→ Before-and-after scene images:
☆ ☆ ☆
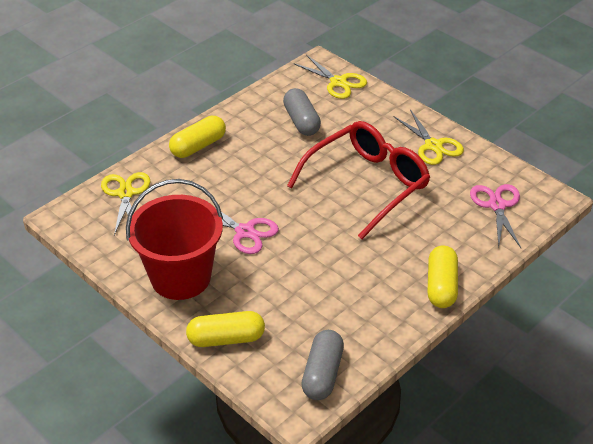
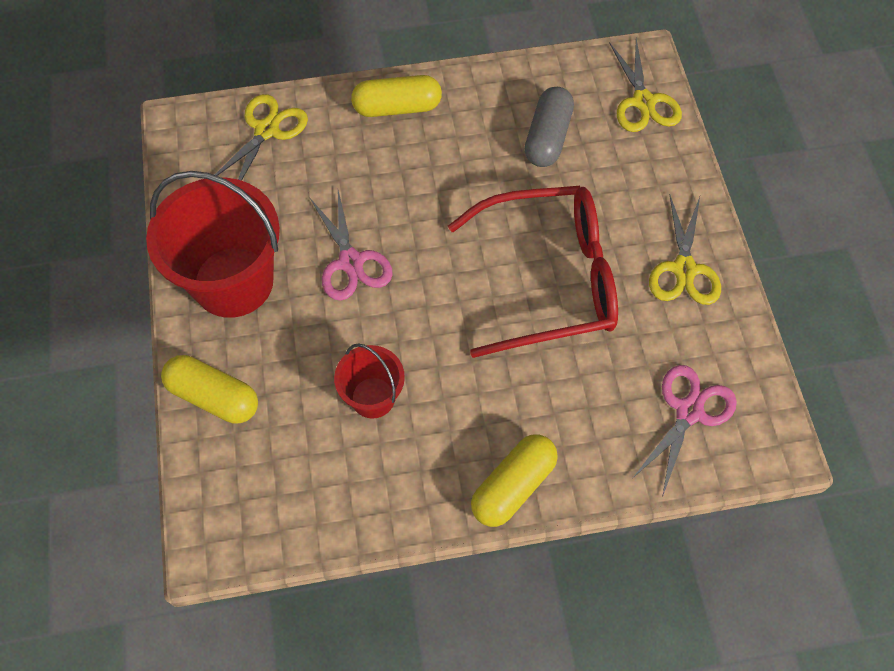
camera: 35 degrees right, 20 degrees up
grey capsule [301,330,344,400] -> none
none -> red bucket [334,343,405,419]

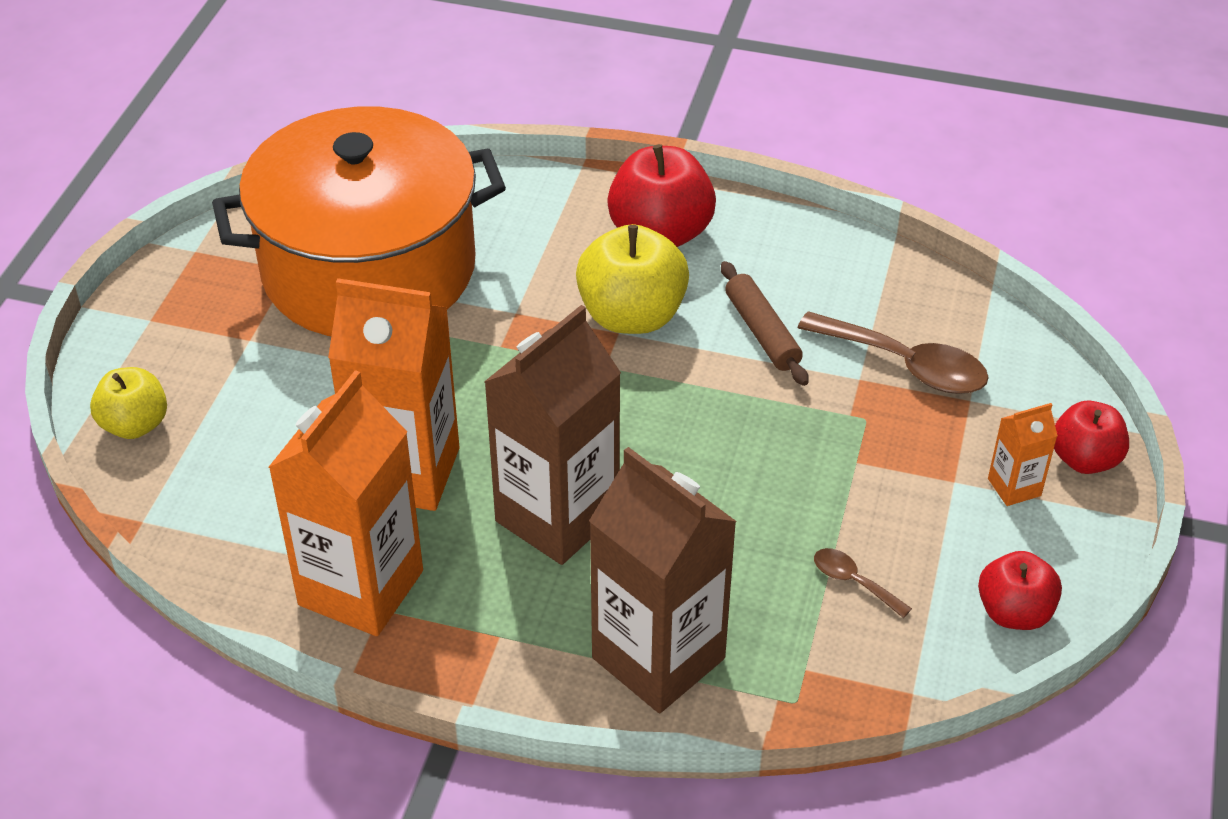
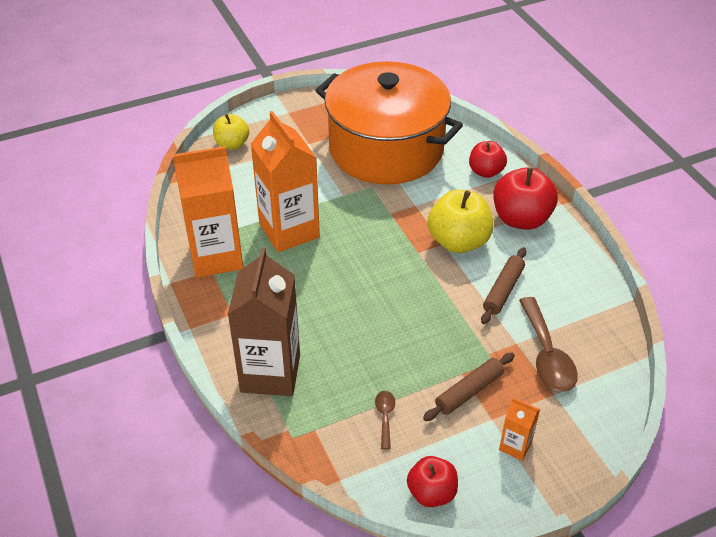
camera: 50 degrees right, 0 degrees up
brown carton [484,305,621,565] -> none
red apple [1054,401,1129,474] -> red apple moved to [469,141,507,178]
none -> brown rolling pin [423,353,515,421]

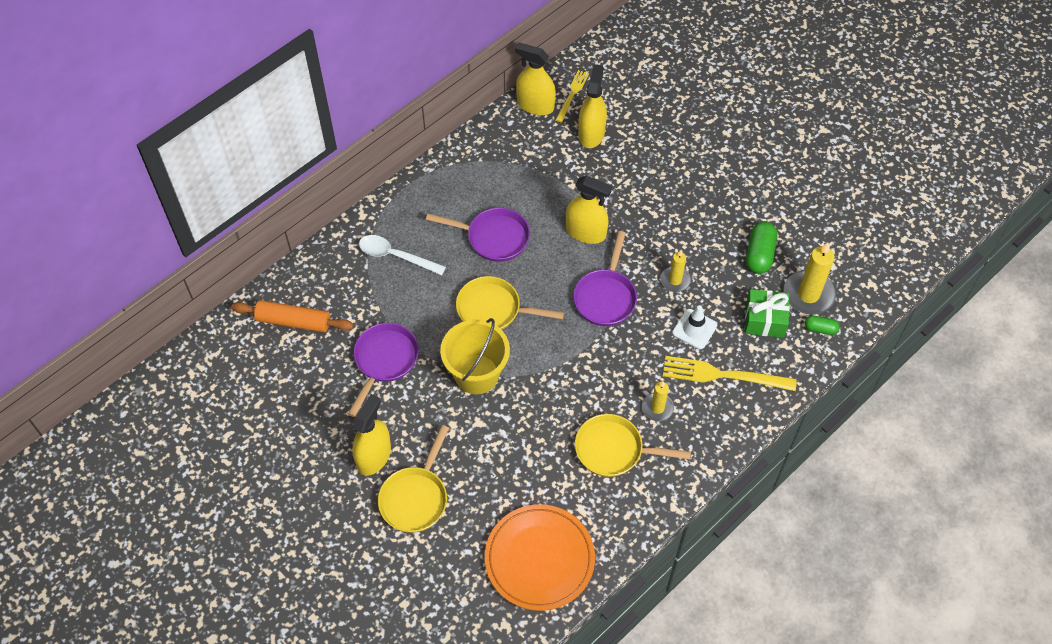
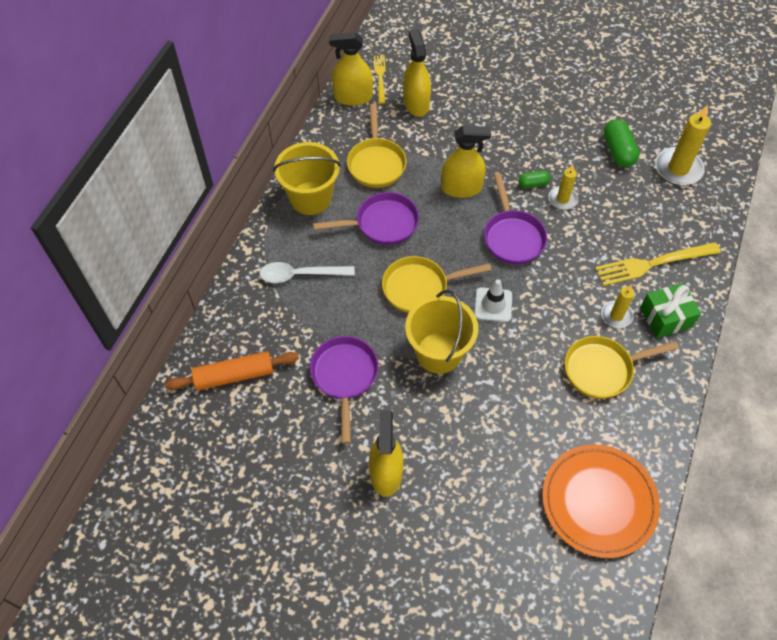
camera: 25 degrees left, 0 degrees up
yellow pan [378,425,449,533] -> yellow pan moved to [347,103,407,188]
white traffic cone [672,305,717,349] -> white traffic cone moved to [474,279,512,322]
green gift [745,289,790,338] -> green gift moved to [640,283,701,338]
green capsule [805,315,840,335] -> green capsule moved to [519,170,551,188]
none -> yellow bucket [273,142,341,215]

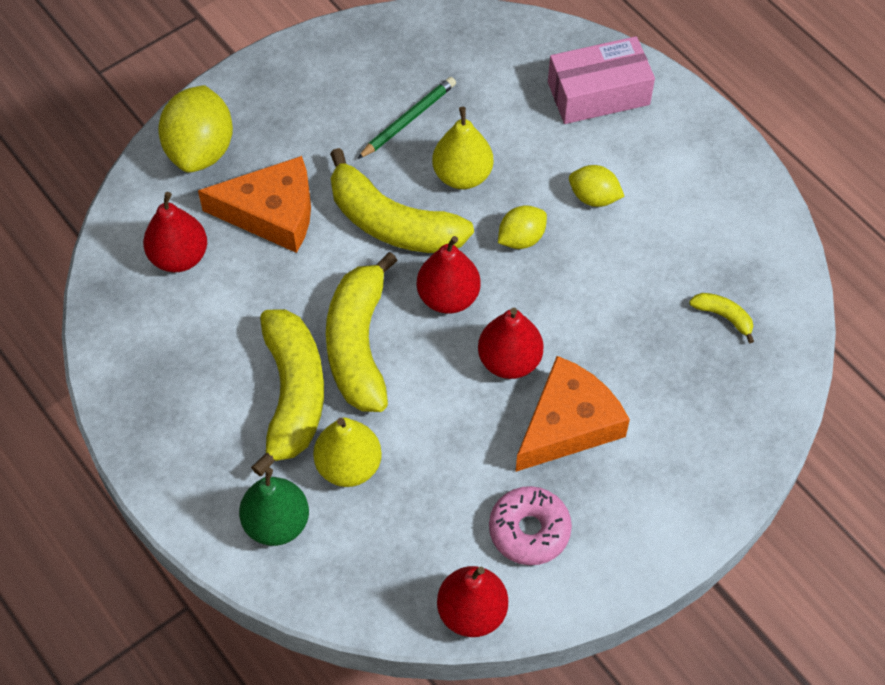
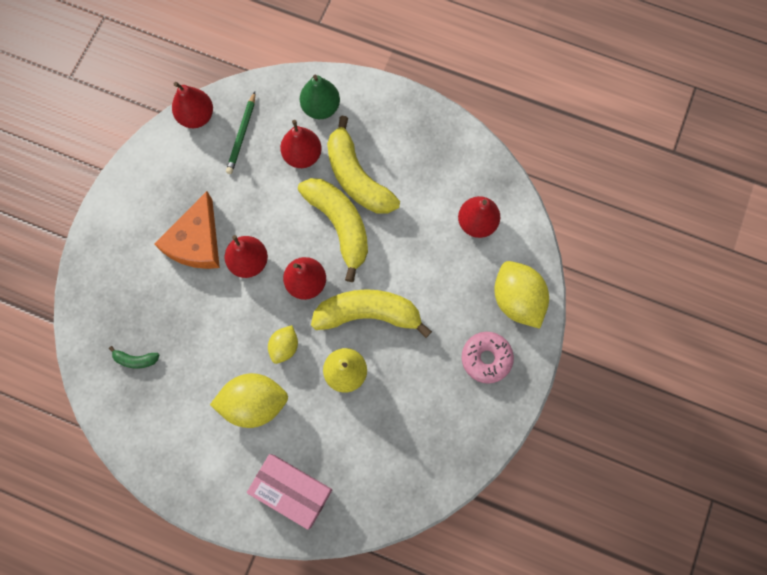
camera: 150 degrees right, 15 degrees up
orange cheese [198,156,311,253] -> none
yellow pear [313,418,382,487] -> red pear [280,120,322,168]
green pencil [357,77,456,159] -> green pencil moved to [226,92,255,174]
pink donut [489,486,572,565] -> pink donut moved to [462,332,514,384]
pink box [548,36,655,124] -> pink box turned 75 degrees clockwise [247,454,332,530]
yellow lemon [569,165,625,207] -> yellow lemon [210,373,288,428], size x1.80
yellow banana [689,293,754,343] -> green banana [109,346,159,368]

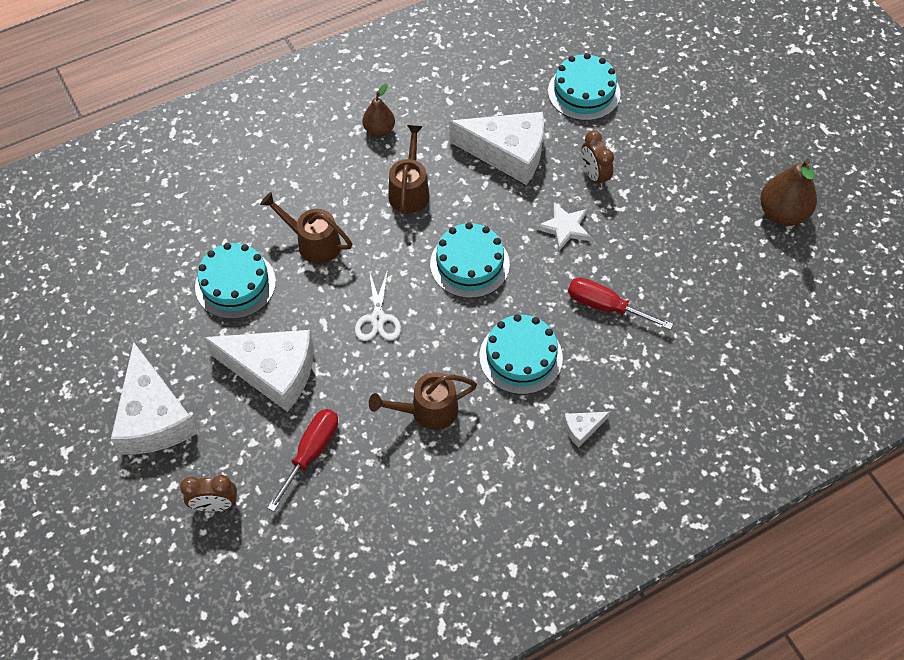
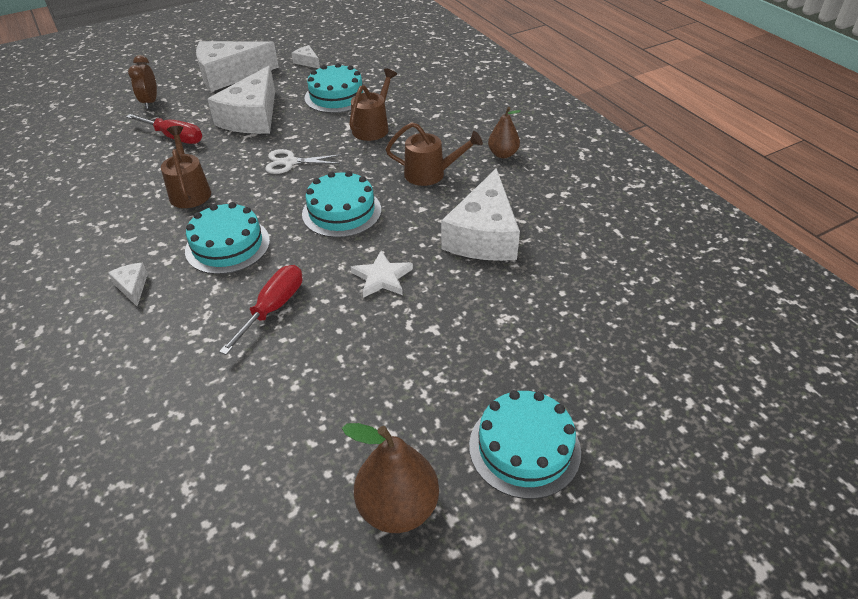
camera: 90 degrees right, 15 degrees down
turquoise cake [548,53,620,121] -> turquoise cake moved to [469,390,581,499]
brown clock [581,130,614,188] -> none
none -> white cheese [292,45,320,68]

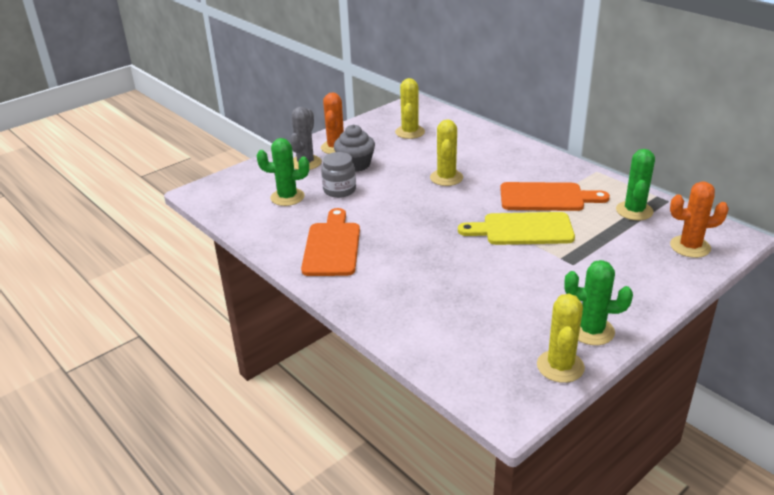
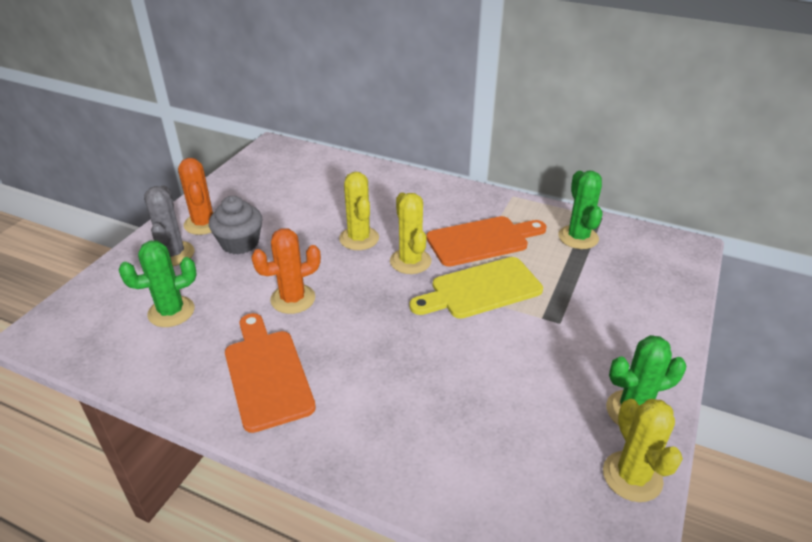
camera: 25 degrees left, 5 degrees up
grey jar [321,152,356,198] -> none
yellow cactus [395,78,425,139] -> yellow cactus moved to [390,193,431,274]
orange cactus [670,181,729,258] -> orange cactus moved to [251,228,321,314]

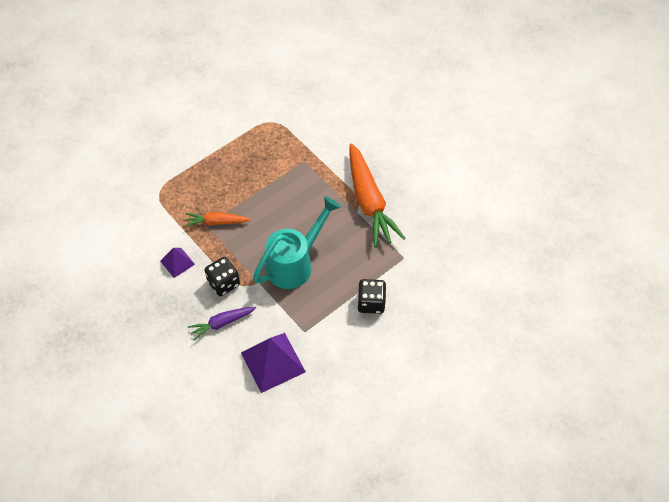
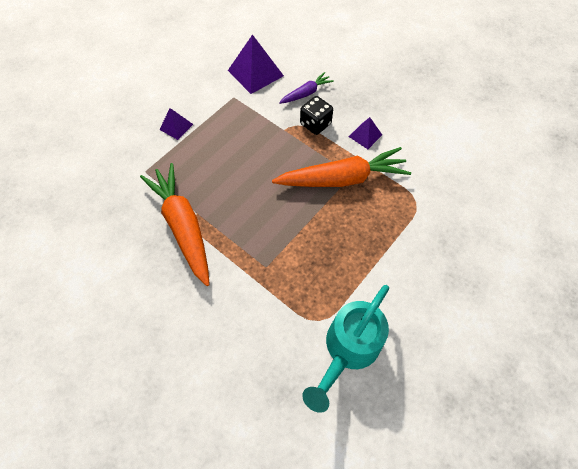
camera: 170 degrees right, 5 degrees up
orange carrot [185,212,251,227] -> orange carrot [272,147,411,187], size x1.97
turquoise watering can [253,196,341,289] -> turquoise watering can moved to [302,285,389,413]
black dice [358,279,386,314] -> purple pyramid [159,108,193,140]

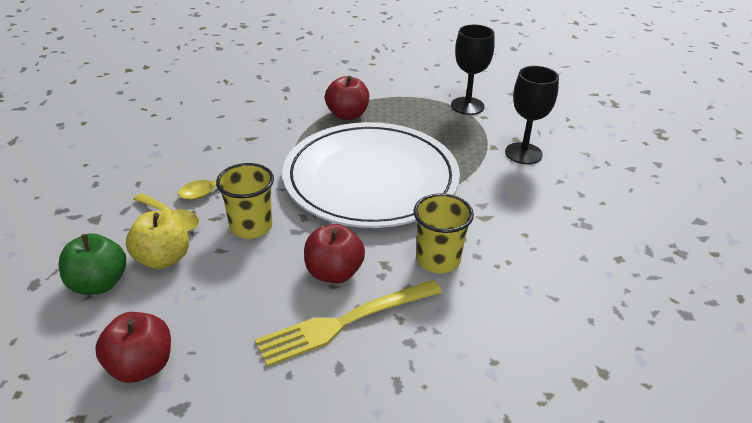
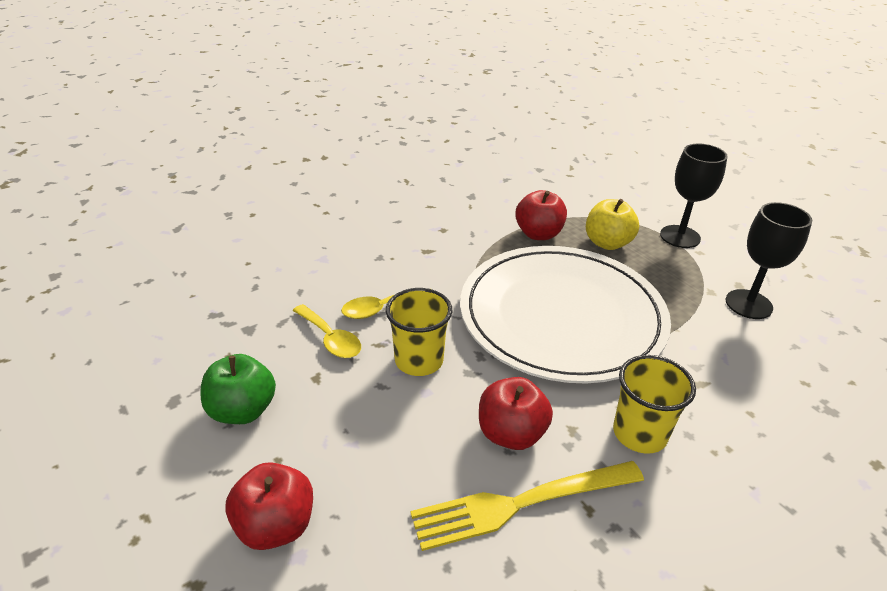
camera: 10 degrees right, 0 degrees up
yellow apple [126,211,189,269] -> yellow apple moved to [586,199,639,250]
☆ ☆ ☆
→ Exercise directions: Within the data above, filter for lines containing the word "turquoise" and copy each one.

→ Answer for this exercise:
turquoise cake [548,53,620,121] -> turquoise cake moved to [469,390,581,499]
turquoise watering can [253,196,341,289] -> turquoise watering can moved to [302,285,389,413]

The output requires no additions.